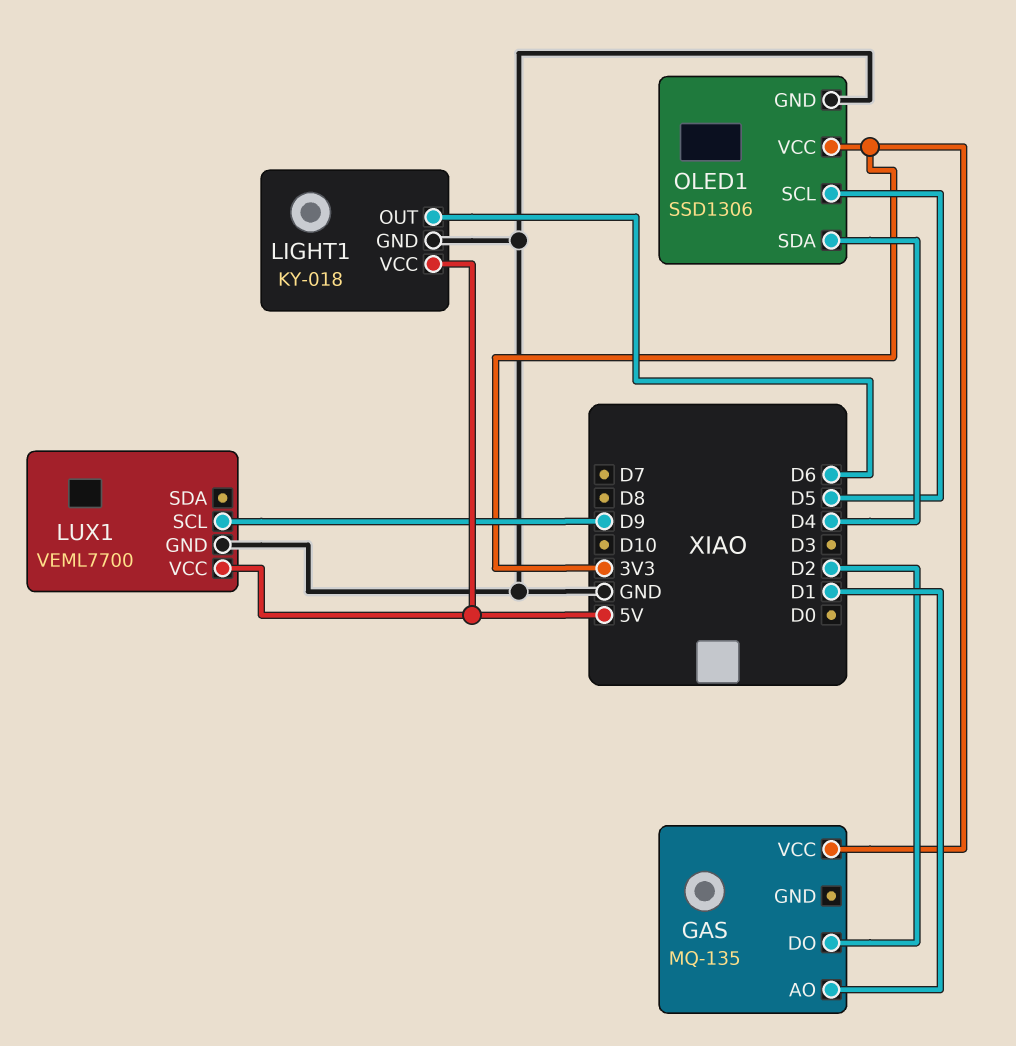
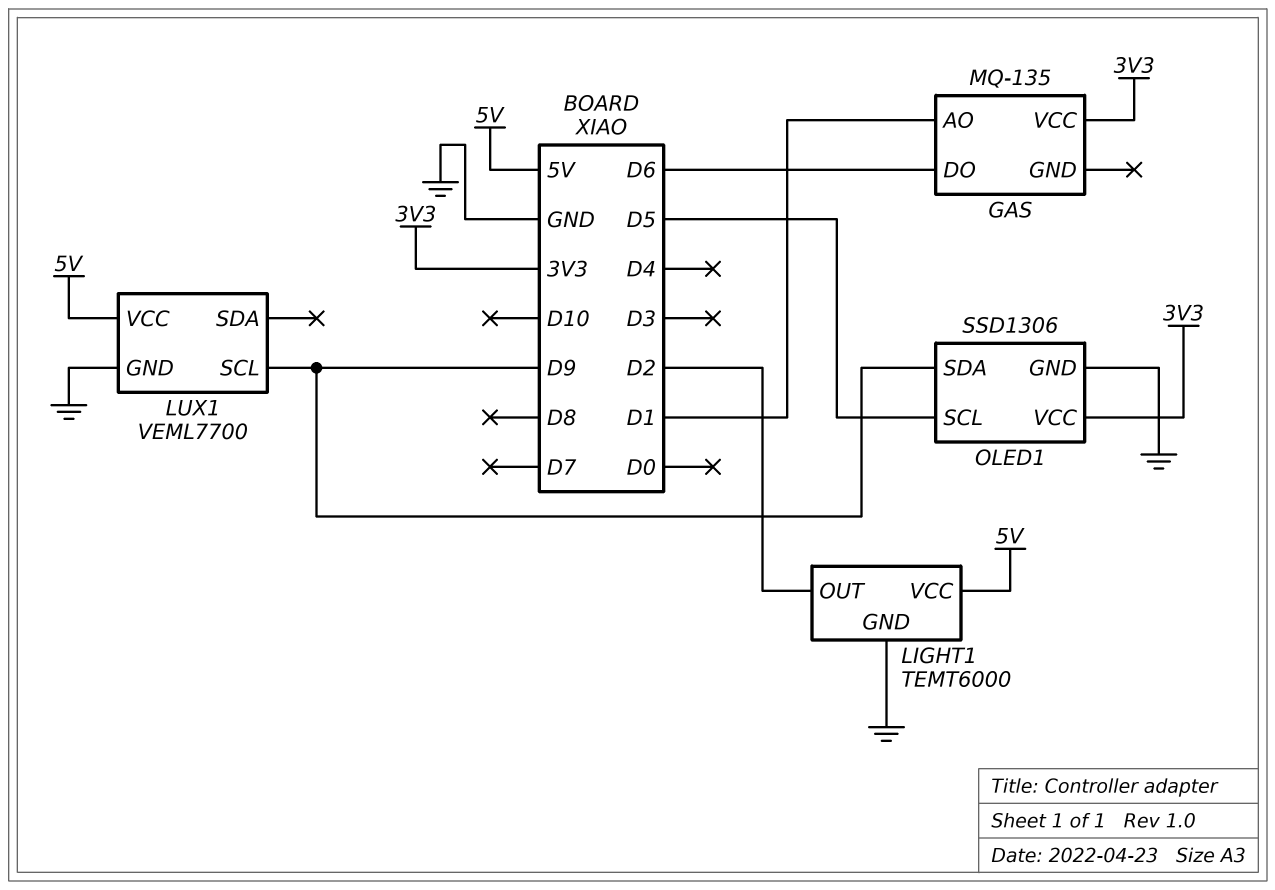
GAS pin DO: D2 -> D6
LIGHT1: KY-018 -> TEMT6000
LIGHT1 pin OUT: D6 -> D2
OLED1 pin SDA: D4 -> D9

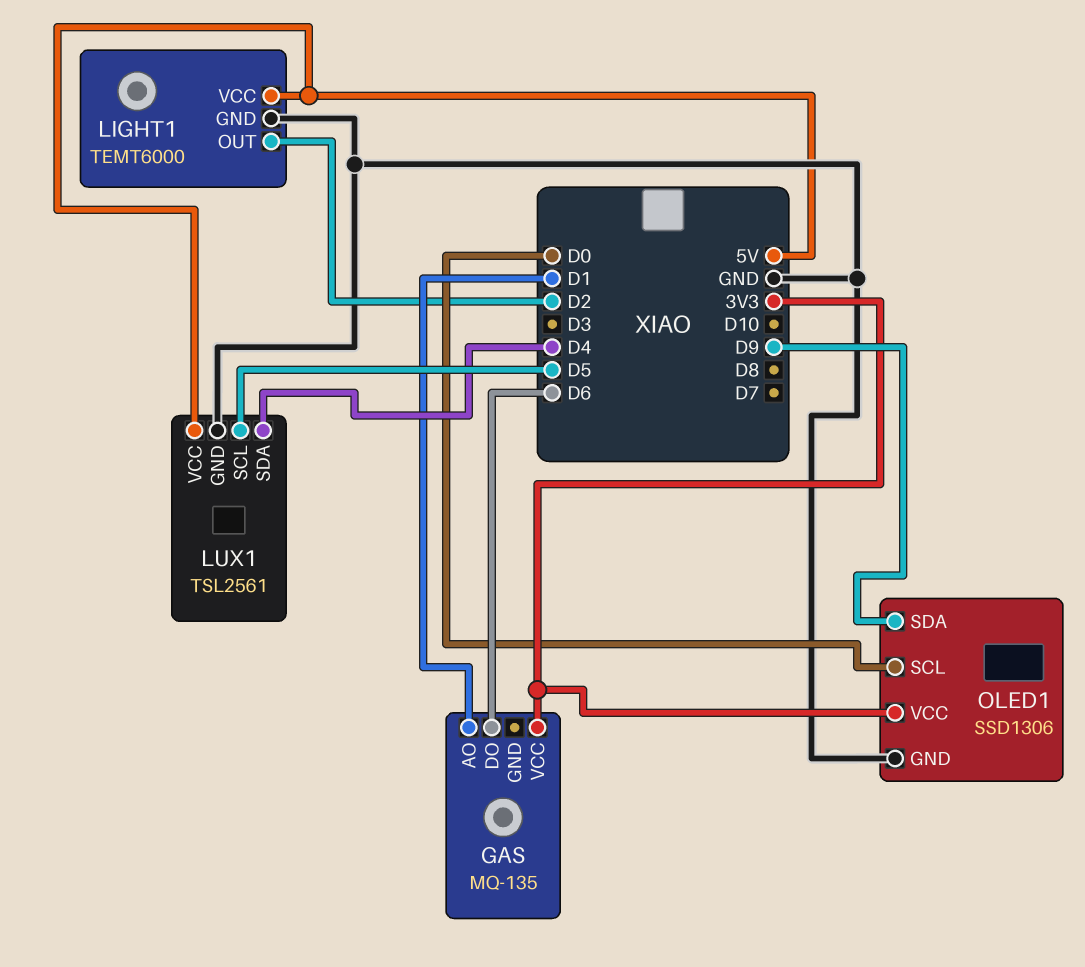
LUX1: VEML7700 -> TSL2561
LUX1 pin SCL: D9 -> D5
LUX1 pin SDA: none -> D4
OLED1 pin SCL: D5 -> D0

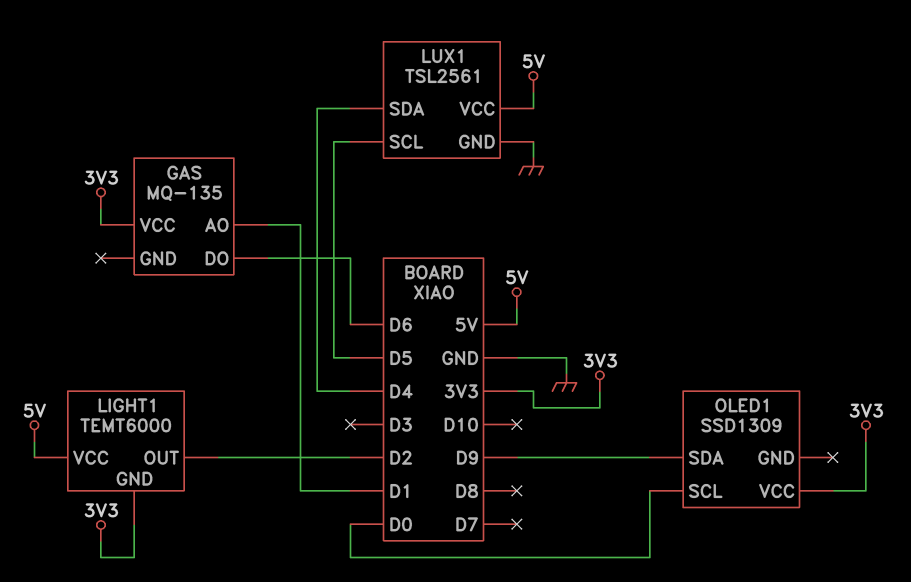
LIGHT1 pin GND: GND -> 3V3
OLED1: SSD1306 -> SSD1309
OLED1 pin GND: GND -> none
== == ==
[Instructions to follow]
Find the string "none" in the listing and return every line that holds it.

[Response area]
LUX1 pin SDA: none -> D4
OLED1 pin GND: GND -> none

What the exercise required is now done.